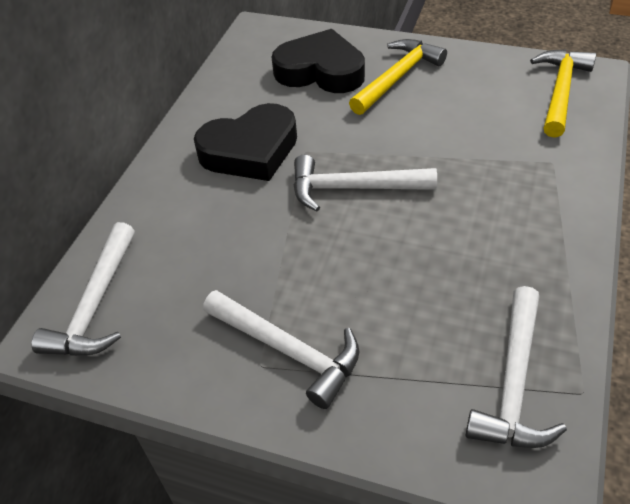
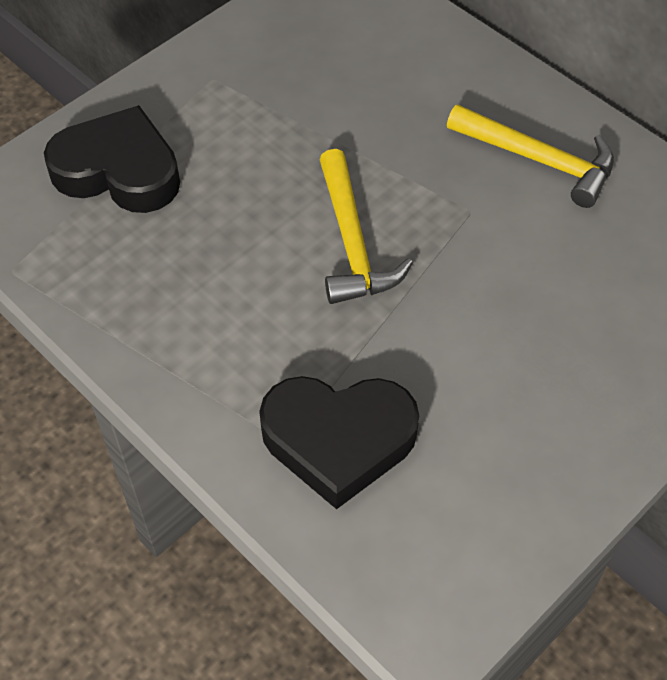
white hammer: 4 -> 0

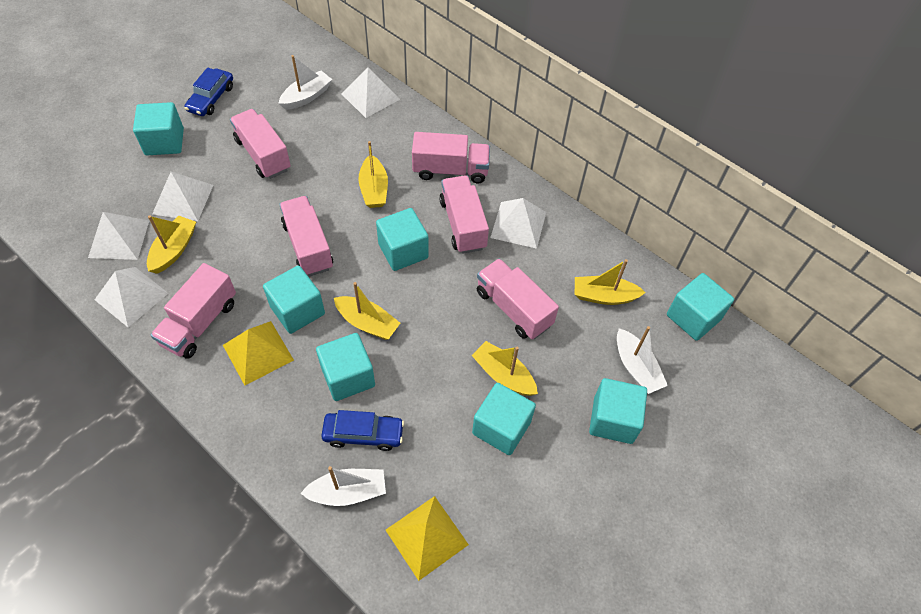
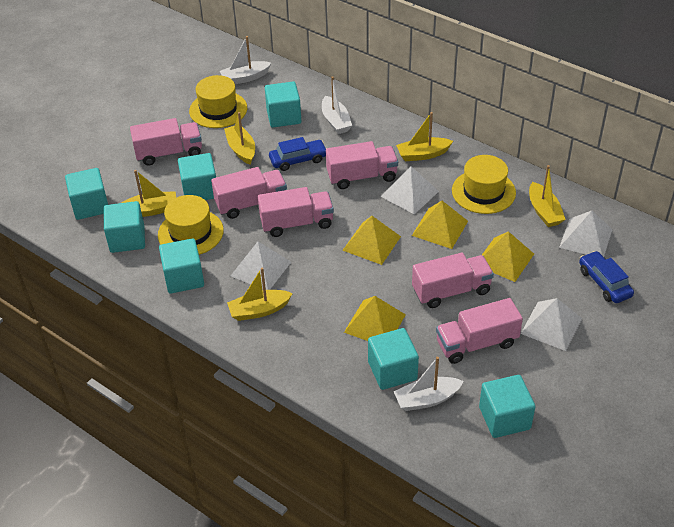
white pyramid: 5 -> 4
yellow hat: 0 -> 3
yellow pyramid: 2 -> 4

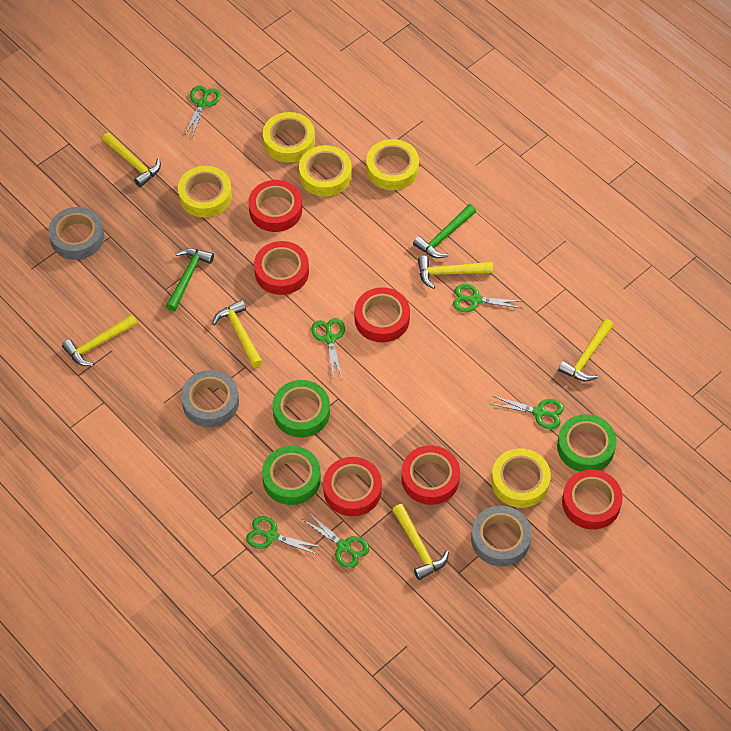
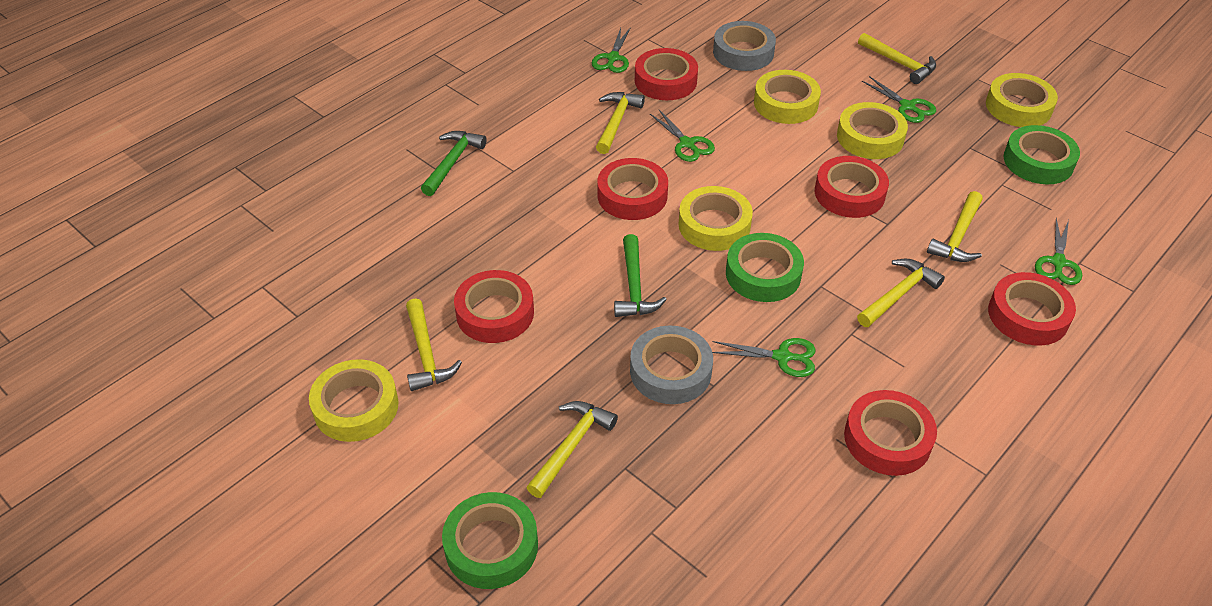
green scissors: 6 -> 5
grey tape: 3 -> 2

> _WHAT IS NEEDED_: Restate each line of the records exactly; pictures do not belong in the copy.

> _FINISHED TASK_:
white hammer: 4 -> 0

white pyramid: 5 -> 4
yellow hat: 0 -> 3
yellow pyramid: 2 -> 4

green scissors: 6 -> 5
grey tape: 3 -> 2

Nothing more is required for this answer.